→ **Problem description**
From the line that contains "254 124 115>" to the end of the entries, write out every line exactly, including both ends, and nothing more.

━━ Supplied material

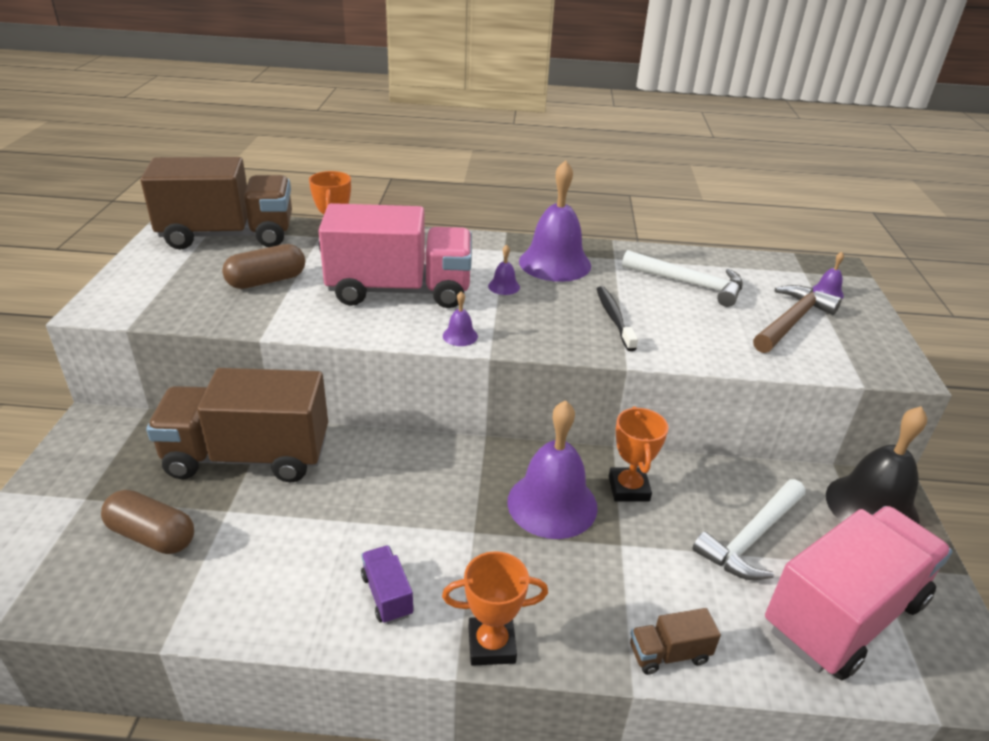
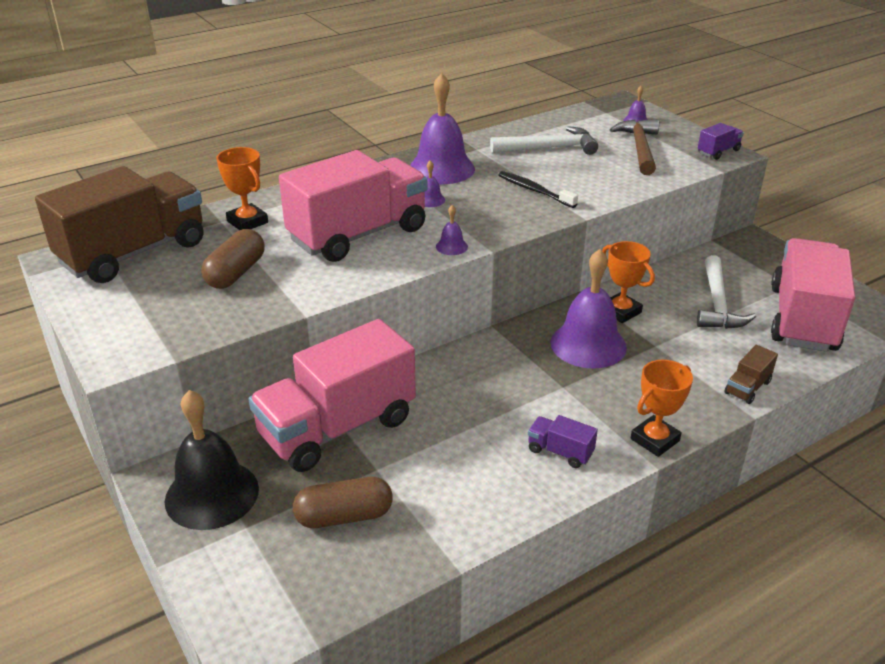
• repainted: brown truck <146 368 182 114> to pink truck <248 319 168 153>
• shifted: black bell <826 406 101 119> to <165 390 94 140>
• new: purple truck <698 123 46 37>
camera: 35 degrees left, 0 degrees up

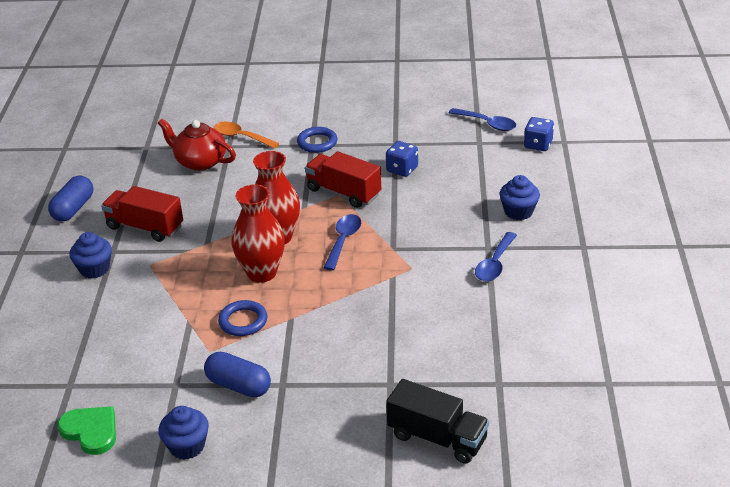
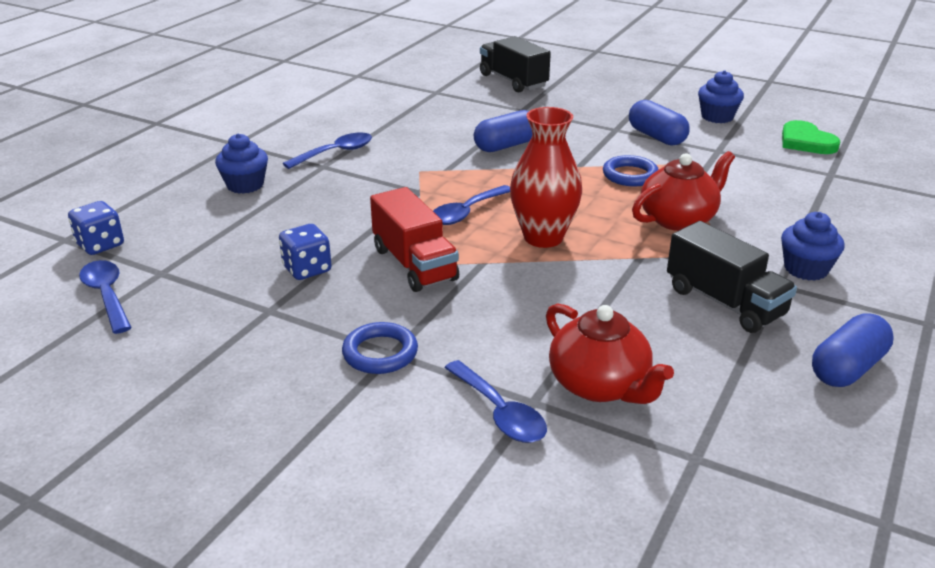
• repainted: orange spoon <214 122 65 27> to blue spoon <445 360 102 83>
• gone: red vase <231 184 54 99>
• repainted: red truck <101 186 82 56> to black truck <667 221 130 112>
• new: blue capsule <474 110 58 42>
• new: red teapot <632 151 103 80>
camera: 155 degrees left, 5 degrees down

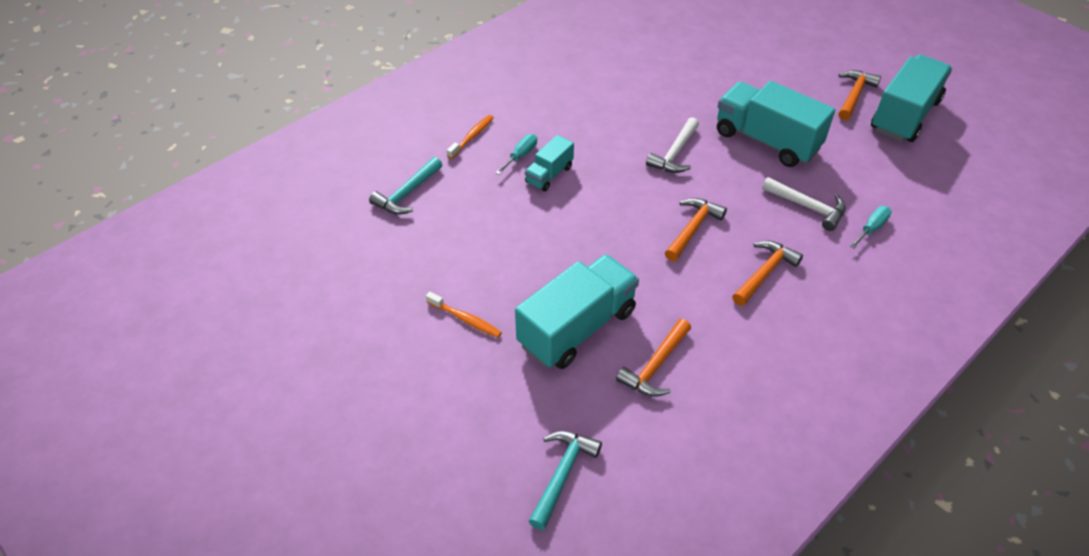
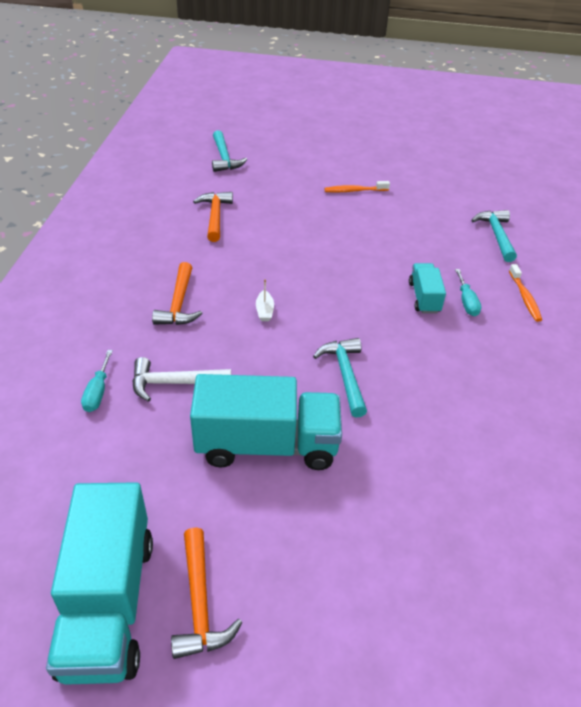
• repainted: white hammer <646 117 53 56> to turquoise hammer <313 338 54 79>
• swapped: orange hammer <665 198 62 63> to white boat <256 279 18 42>
• gone: turquoise truck <515 254 124 115>
camera: 140 degrees right, 5 degrees down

━━━━

→ **Completed exercise**
• gone: turquoise truck <515 254 124 115>
camera: 140 degrees right, 5 degrees down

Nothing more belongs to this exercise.